--- Task requirements ---
Report every line of the records below that includes the string "road".

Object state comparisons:
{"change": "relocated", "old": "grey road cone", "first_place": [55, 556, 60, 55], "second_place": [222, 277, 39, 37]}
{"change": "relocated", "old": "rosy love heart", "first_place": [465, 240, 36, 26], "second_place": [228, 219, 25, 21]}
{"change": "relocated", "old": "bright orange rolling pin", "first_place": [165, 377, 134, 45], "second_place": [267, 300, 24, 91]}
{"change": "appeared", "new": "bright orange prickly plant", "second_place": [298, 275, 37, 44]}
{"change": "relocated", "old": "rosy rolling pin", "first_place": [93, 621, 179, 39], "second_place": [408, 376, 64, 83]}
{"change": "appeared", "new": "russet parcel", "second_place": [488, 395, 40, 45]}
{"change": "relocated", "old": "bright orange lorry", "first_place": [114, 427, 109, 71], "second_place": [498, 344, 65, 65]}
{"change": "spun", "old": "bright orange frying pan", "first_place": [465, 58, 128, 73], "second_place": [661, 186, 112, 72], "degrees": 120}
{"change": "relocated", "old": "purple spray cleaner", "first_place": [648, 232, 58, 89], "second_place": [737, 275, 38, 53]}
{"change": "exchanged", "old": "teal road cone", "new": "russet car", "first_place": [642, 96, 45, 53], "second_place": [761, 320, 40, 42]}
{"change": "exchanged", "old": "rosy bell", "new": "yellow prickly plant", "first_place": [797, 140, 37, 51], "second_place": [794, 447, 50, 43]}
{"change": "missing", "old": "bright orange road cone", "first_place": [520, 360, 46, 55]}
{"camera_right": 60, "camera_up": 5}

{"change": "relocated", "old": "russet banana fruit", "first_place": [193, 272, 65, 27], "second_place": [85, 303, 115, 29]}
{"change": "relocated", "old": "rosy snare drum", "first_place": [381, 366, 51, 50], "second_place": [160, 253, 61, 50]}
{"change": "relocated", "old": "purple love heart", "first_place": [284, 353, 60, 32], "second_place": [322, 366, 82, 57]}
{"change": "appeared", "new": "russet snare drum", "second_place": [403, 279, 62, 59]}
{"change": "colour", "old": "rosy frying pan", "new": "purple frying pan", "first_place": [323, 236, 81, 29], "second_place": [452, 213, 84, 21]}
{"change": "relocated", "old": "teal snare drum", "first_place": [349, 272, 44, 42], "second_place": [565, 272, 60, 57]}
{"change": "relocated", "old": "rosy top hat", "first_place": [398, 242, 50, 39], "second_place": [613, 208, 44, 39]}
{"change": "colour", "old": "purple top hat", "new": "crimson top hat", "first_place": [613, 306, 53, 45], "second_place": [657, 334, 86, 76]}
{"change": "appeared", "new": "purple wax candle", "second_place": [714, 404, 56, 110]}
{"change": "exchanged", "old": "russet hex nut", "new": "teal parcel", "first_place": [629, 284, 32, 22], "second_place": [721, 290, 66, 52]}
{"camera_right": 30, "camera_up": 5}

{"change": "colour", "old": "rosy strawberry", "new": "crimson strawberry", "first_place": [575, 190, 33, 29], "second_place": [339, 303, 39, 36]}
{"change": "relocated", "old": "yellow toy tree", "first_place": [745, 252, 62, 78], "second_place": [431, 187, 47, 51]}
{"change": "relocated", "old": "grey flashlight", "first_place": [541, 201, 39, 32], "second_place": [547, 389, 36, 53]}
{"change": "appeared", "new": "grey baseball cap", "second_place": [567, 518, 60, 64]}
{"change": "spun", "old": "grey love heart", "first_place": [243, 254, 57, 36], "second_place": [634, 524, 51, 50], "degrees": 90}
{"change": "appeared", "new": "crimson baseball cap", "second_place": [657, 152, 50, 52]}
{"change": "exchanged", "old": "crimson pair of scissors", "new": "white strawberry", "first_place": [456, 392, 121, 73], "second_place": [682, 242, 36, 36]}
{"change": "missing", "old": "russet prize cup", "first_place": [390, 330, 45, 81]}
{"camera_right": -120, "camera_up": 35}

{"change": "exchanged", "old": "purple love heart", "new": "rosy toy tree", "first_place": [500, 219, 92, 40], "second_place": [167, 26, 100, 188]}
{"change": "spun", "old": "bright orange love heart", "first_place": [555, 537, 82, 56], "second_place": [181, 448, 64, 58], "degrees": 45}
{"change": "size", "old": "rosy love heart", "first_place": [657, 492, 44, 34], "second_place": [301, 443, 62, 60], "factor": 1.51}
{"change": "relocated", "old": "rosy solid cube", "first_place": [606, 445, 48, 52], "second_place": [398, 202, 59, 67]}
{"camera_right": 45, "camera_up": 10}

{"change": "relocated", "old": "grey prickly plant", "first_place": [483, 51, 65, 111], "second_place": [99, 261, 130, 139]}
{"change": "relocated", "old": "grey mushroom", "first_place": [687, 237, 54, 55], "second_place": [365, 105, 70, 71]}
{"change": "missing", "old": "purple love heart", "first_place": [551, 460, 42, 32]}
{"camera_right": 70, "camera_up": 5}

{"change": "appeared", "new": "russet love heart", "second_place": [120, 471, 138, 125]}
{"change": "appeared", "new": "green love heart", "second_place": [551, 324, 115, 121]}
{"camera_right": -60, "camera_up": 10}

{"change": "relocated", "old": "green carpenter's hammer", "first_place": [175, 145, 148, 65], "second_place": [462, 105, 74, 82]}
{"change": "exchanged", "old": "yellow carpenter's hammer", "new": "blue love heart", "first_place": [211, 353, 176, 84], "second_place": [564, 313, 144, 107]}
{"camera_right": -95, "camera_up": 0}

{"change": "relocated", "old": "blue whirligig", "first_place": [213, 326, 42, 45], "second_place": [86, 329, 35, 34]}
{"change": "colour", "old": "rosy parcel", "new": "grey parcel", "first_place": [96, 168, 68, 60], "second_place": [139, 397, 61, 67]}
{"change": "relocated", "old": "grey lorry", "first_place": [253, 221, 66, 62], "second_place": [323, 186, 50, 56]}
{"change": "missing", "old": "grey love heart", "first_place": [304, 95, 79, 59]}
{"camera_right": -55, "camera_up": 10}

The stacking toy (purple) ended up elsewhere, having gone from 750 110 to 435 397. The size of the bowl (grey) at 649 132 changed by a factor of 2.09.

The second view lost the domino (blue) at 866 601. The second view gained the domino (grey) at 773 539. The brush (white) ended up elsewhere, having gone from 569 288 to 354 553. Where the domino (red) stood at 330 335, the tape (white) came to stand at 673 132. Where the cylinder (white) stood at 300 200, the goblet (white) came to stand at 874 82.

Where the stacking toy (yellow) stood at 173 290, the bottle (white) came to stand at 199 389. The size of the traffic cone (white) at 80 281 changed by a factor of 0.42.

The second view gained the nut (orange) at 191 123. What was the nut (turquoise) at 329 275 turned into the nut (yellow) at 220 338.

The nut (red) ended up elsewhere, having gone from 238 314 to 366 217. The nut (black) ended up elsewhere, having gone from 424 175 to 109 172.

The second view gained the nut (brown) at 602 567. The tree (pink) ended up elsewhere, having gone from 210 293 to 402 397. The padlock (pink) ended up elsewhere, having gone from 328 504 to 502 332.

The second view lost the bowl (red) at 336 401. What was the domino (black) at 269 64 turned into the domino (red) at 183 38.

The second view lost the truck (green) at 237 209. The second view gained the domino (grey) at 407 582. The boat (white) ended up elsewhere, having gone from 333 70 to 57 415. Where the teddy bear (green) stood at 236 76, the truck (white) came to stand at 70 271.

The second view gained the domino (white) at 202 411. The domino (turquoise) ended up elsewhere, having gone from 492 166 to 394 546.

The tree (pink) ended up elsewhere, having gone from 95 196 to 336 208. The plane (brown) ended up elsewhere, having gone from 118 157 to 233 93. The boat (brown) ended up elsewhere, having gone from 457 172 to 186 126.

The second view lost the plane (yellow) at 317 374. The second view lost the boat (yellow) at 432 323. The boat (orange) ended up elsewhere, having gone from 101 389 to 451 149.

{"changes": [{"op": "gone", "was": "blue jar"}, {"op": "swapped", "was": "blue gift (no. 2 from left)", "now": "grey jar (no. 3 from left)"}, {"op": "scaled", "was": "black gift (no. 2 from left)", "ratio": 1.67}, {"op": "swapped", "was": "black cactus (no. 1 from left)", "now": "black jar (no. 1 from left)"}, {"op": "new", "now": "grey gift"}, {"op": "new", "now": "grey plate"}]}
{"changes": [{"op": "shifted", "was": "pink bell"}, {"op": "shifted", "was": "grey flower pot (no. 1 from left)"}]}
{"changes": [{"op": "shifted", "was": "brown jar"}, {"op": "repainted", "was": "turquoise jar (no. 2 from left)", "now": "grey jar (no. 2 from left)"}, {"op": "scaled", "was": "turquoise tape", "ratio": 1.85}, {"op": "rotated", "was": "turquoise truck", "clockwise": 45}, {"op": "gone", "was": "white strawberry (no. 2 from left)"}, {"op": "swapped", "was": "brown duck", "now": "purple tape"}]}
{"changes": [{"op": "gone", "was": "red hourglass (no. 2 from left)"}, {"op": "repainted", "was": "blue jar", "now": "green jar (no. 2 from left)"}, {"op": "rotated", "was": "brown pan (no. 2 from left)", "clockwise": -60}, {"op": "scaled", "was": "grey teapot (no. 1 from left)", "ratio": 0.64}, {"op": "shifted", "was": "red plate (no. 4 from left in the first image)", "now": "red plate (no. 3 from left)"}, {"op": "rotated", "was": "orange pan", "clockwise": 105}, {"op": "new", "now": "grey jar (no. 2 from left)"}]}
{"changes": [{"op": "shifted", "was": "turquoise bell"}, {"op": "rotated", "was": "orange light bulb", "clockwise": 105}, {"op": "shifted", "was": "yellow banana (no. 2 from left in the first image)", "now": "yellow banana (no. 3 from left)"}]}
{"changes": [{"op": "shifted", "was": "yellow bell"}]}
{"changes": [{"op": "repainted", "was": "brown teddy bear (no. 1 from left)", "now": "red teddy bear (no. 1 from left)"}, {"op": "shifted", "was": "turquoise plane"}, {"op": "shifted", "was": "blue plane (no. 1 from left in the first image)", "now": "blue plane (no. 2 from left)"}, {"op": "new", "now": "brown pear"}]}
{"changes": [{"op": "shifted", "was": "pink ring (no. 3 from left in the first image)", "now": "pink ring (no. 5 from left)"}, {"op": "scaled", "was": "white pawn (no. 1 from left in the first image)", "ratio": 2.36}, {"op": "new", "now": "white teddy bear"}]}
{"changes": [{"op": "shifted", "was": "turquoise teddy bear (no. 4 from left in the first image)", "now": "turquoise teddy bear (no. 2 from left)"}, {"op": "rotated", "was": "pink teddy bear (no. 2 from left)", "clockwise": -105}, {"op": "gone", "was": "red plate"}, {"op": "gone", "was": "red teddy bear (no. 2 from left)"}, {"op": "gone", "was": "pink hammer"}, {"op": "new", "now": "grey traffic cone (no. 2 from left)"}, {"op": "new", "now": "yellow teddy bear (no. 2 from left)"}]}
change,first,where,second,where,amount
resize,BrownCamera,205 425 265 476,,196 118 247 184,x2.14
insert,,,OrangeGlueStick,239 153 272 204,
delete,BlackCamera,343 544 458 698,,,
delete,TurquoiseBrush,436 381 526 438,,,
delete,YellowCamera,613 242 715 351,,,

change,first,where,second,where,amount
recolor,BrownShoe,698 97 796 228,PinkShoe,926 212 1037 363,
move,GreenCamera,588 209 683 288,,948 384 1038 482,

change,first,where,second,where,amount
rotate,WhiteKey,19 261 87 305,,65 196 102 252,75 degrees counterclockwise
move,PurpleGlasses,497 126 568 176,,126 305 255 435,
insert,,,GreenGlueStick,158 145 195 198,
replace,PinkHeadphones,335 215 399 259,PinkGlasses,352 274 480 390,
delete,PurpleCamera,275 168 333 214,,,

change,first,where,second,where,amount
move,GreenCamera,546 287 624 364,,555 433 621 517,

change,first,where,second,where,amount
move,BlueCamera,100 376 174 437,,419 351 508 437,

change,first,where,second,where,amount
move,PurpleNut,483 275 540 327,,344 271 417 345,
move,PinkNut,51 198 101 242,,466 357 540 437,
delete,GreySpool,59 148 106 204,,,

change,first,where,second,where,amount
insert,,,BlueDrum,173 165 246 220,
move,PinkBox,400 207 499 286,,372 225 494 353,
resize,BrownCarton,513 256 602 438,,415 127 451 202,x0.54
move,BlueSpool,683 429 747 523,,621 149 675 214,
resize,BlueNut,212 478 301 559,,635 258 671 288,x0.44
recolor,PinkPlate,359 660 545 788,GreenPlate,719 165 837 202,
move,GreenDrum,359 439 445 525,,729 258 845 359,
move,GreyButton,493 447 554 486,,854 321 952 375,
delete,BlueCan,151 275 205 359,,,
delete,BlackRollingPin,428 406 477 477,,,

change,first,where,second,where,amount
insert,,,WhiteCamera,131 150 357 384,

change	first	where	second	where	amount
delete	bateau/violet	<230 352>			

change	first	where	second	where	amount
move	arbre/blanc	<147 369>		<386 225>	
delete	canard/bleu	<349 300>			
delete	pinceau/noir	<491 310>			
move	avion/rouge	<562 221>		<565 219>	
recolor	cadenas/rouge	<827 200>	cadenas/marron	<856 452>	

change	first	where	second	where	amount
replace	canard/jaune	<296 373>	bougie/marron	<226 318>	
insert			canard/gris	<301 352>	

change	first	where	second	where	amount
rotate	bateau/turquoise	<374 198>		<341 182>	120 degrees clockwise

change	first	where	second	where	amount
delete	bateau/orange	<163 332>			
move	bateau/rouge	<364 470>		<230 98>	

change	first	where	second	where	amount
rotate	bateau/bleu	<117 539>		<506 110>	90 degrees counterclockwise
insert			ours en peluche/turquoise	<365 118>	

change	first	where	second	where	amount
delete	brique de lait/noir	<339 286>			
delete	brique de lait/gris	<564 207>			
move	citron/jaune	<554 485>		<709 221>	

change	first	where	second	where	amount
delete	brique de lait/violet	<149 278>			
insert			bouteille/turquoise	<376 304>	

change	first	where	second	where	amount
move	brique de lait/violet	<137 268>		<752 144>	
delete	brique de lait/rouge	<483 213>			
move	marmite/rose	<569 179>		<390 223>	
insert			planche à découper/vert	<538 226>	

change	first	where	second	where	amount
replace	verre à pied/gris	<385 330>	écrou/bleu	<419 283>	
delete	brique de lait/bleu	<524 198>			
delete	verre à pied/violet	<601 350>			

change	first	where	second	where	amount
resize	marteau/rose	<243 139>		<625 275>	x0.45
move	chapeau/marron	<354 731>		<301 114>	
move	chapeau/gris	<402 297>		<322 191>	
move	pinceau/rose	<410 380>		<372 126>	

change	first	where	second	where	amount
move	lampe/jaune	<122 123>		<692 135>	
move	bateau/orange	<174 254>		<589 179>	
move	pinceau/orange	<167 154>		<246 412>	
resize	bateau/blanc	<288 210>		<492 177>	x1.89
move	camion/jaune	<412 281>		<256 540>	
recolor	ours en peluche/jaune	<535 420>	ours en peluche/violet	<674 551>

--- Response to this task ---
{"change": "relocated", "old": "grey road cone", "first_place": [55, 556, 60, 55], "second_place": [222, 277, 39, 37]}
{"change": "exchanged", "old": "teal road cone", "new": "russet car", "first_place": [642, 96, 45, 53], "second_place": [761, 320, 40, 42]}
{"change": "missing", "old": "bright orange road cone", "first_place": [520, 360, 46, 55]}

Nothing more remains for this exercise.